> **What the task requires**
In the records below, change every "blue box" to "yellow box" and leave everything else unchanged.

╭─ Data under study

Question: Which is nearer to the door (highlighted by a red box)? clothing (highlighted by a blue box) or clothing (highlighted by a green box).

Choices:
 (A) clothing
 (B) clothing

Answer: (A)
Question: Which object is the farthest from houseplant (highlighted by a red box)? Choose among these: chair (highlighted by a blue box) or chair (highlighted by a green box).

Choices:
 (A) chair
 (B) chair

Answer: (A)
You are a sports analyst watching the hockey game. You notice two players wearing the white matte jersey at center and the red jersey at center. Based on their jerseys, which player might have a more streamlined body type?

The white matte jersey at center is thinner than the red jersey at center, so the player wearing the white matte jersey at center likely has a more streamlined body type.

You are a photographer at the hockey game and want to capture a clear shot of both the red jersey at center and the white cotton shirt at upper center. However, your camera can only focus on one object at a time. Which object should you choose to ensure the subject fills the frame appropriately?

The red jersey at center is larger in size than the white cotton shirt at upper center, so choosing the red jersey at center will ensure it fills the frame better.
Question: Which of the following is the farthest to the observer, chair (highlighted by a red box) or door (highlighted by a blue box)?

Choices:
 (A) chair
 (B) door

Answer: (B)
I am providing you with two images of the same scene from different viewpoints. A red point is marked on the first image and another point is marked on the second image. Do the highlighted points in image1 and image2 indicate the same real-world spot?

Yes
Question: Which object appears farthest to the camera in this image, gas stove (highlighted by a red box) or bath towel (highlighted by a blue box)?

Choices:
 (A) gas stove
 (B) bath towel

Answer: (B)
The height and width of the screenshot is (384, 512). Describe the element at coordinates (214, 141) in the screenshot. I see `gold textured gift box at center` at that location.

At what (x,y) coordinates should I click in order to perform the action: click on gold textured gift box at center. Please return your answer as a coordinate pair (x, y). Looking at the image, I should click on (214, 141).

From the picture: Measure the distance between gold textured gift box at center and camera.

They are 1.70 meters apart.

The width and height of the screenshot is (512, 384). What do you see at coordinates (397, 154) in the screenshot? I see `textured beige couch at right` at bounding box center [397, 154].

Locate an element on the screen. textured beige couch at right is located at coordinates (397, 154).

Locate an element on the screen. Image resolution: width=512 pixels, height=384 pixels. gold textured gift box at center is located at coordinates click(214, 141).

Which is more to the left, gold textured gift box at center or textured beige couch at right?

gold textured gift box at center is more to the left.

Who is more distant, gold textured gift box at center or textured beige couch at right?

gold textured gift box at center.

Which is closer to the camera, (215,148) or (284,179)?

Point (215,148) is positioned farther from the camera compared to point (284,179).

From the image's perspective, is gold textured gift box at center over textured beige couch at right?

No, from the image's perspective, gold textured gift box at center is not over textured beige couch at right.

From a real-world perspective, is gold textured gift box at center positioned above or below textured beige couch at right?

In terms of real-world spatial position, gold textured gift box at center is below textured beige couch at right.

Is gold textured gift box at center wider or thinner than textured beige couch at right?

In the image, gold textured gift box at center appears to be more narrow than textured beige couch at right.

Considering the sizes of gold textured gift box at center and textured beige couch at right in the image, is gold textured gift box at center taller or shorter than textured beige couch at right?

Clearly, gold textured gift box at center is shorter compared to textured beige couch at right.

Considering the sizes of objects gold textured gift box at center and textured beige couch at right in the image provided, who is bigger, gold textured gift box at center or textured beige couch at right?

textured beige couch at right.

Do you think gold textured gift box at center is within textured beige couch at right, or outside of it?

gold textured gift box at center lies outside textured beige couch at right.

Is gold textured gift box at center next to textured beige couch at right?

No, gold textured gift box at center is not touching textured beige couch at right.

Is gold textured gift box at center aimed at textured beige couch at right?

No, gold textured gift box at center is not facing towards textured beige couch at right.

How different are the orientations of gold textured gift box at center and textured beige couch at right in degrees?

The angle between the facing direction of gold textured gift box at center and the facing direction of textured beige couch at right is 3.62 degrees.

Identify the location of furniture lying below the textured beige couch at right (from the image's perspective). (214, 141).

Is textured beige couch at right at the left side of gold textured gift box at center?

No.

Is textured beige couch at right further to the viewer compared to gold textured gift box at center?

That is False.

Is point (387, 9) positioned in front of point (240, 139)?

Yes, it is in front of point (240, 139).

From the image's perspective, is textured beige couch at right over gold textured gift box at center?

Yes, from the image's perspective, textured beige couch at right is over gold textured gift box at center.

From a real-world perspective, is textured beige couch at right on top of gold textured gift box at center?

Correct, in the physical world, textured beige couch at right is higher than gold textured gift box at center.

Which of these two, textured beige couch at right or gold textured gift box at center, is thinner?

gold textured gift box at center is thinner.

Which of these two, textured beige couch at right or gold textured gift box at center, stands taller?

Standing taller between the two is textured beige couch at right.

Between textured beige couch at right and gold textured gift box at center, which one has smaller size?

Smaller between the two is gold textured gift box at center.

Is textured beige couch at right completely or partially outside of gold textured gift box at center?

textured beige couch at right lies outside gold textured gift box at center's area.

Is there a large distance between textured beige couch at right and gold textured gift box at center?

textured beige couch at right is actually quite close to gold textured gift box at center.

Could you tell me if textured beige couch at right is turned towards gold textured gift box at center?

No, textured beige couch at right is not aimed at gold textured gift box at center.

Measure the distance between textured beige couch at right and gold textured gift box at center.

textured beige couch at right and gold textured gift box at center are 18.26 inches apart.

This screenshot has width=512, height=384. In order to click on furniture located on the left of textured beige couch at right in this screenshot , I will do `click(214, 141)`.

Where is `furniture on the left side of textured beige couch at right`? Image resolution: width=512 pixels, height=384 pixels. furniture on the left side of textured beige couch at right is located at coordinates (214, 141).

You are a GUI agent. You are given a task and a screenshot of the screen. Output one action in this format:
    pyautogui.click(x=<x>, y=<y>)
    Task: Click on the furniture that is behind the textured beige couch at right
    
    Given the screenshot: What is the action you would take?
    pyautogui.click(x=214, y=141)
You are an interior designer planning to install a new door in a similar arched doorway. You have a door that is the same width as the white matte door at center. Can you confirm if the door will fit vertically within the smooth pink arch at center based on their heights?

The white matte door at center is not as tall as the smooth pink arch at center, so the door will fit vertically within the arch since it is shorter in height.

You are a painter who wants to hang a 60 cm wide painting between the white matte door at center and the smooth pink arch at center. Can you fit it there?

╰─

> **Result of this task**
Question: Which is nearer to the door (highlighted by a red box)? clothing (highlighted by a yellow box) or clothing (highlighted by a green box).

Choices:
 (A) clothing
 (B) clothing

Answer: (A)
Question: Which object is the farthest from houseplant (highlighted by a red box)? Choose among these: chair (highlighted by a yellow box) or chair (highlighted by a green box).

Choices:
 (A) chair
 (B) chair

Answer: (A)
You are a sports analyst watching the hockey game. You notice two players wearing the white matte jersey at center and the red jersey at center. Based on their jerseys, which player might have a more streamlined body type?

The white matte jersey at center is thinner than the red jersey at center, so the player wearing the white matte jersey at center likely has a more streamlined body type.

You are a photographer at the hockey game and want to capture a clear shot of both the red jersey at center and the white cotton shirt at upper center. However, your camera can only focus on one object at a time. Which object should you choose to ensure the subject fills the frame appropriately?

The red jersey at center is larger in size than the white cotton shirt at upper center, so choosing the red jersey at center will ensure it fills the frame better.
Question: Which of the following is the farthest to the observer, chair (highlighted by a red box) or door (highlighted by a yellow box)?

Choices:
 (A) chair
 (B) door

Answer: (B)
I am providing you with two images of the same scene from different viewpoints. A red point is marked on the first image and another point is marked on the second image. Do the highlighted points in image1 and image2 indicate the same real-world spot?

Yes
Question: Which object appears farthest to the camera in this image, gas stove (highlighted by a red box) or bath towel (highlighted by a yellow box)?

Choices:
 (A) gas stove
 (B) bath towel

Answer: (B)
The height and width of the screenshot is (384, 512). Describe the element at coordinates (214, 141) in the screenshot. I see `gold textured gift box at center` at that location.

At what (x,y) coordinates should I click in order to perform the action: click on gold textured gift box at center. Please return your answer as a coordinate pair (x, y). Looking at the image, I should click on (214, 141).

From the picture: Measure the distance between gold textured gift box at center and camera.

They are 1.70 meters apart.

The width and height of the screenshot is (512, 384). What do you see at coordinates (397, 154) in the screenshot? I see `textured beige couch at right` at bounding box center [397, 154].

Locate an element on the screen. textured beige couch at right is located at coordinates (397, 154).

Locate an element on the screen. Image resolution: width=512 pixels, height=384 pixels. gold textured gift box at center is located at coordinates click(214, 141).

Which is more to the left, gold textured gift box at center or textured beige couch at right?

gold textured gift box at center is more to the left.

Who is more distant, gold textured gift box at center or textured beige couch at right?

gold textured gift box at center.

Which is closer to the camera, (215,148) or (284,179)?

Point (215,148) is positioned farther from the camera compared to point (284,179).

From the image's perspective, is gold textured gift box at center over textured beige couch at right?

No, from the image's perspective, gold textured gift box at center is not over textured beige couch at right.

From a real-world perspective, is gold textured gift box at center positioned above or below textured beige couch at right?

In terms of real-world spatial position, gold textured gift box at center is below textured beige couch at right.

Is gold textured gift box at center wider or thinner than textured beige couch at right?

In the image, gold textured gift box at center appears to be more narrow than textured beige couch at right.

Considering the sizes of gold textured gift box at center and textured beige couch at right in the image, is gold textured gift box at center taller or shorter than textured beige couch at right?

Clearly, gold textured gift box at center is shorter compared to textured beige couch at right.

Considering the sizes of objects gold textured gift box at center and textured beige couch at right in the image provided, who is bigger, gold textured gift box at center or textured beige couch at right?

textured beige couch at right.

Do you think gold textured gift box at center is within textured beige couch at right, or outside of it?

gold textured gift box at center lies outside textured beige couch at right.

Is gold textured gift box at center next to textured beige couch at right?

No, gold textured gift box at center is not touching textured beige couch at right.

Is gold textured gift box at center aimed at textured beige couch at right?

No, gold textured gift box at center is not facing towards textured beige couch at right.

How different are the orientations of gold textured gift box at center and textured beige couch at right in degrees?

The angle between the facing direction of gold textured gift box at center and the facing direction of textured beige couch at right is 3.62 degrees.

Identify the location of furniture lying below the textured beige couch at right (from the image's perspective). (214, 141).

Is textured beige couch at right at the left side of gold textured gift box at center?

No.

Is textured beige couch at right further to the viewer compared to gold textured gift box at center?

That is False.

Is point (387, 9) positioned in front of point (240, 139)?

Yes, it is in front of point (240, 139).

From the image's perspective, is textured beige couch at right over gold textured gift box at center?

Yes, from the image's perspective, textured beige couch at right is over gold textured gift box at center.

From a real-world perspective, is textured beige couch at right on top of gold textured gift box at center?

Correct, in the physical world, textured beige couch at right is higher than gold textured gift box at center.

Which of these two, textured beige couch at right or gold textured gift box at center, is thinner?

gold textured gift box at center is thinner.

Which of these two, textured beige couch at right or gold textured gift box at center, stands taller?

Standing taller between the two is textured beige couch at right.

Between textured beige couch at right and gold textured gift box at center, which one has smaller size?

Smaller between the two is gold textured gift box at center.

Is textured beige couch at right completely or partially outside of gold textured gift box at center?

textured beige couch at right lies outside gold textured gift box at center's area.

Is there a large distance between textured beige couch at right and gold textured gift box at center?

textured beige couch at right is actually quite close to gold textured gift box at center.

Could you tell me if textured beige couch at right is turned towards gold textured gift box at center?

No, textured beige couch at right is not aimed at gold textured gift box at center.

Measure the distance between textured beige couch at right and gold textured gift box at center.

textured beige couch at right and gold textured gift box at center are 18.26 inches apart.

This screenshot has width=512, height=384. In order to click on furniture located on the left of textured beige couch at right in this screenshot , I will do `click(214, 141)`.

Where is `furniture on the left side of textured beige couch at right`? Image resolution: width=512 pixels, height=384 pixels. furniture on the left side of textured beige couch at right is located at coordinates (214, 141).

You are a GUI agent. You are given a task and a screenshot of the screen. Output one action in this format:
    pyautogui.click(x=<x>, y=<y>)
    Task: Click on the furniture that is behind the textured beige couch at right
    
    Given the screenshot: What is the action you would take?
    pyautogui.click(x=214, y=141)
You are an interior designer planning to install a new door in a similar arched doorway. You have a door that is the same width as the white matte door at center. Can you confirm if the door will fit vertically within the smooth pink arch at center based on their heights?

The white matte door at center is not as tall as the smooth pink arch at center, so the door will fit vertically within the arch since it is shorter in height.

You are a painter who wants to hang a 60 cm wide painting between the white matte door at center and the smooth pink arch at center. Can you fit it there?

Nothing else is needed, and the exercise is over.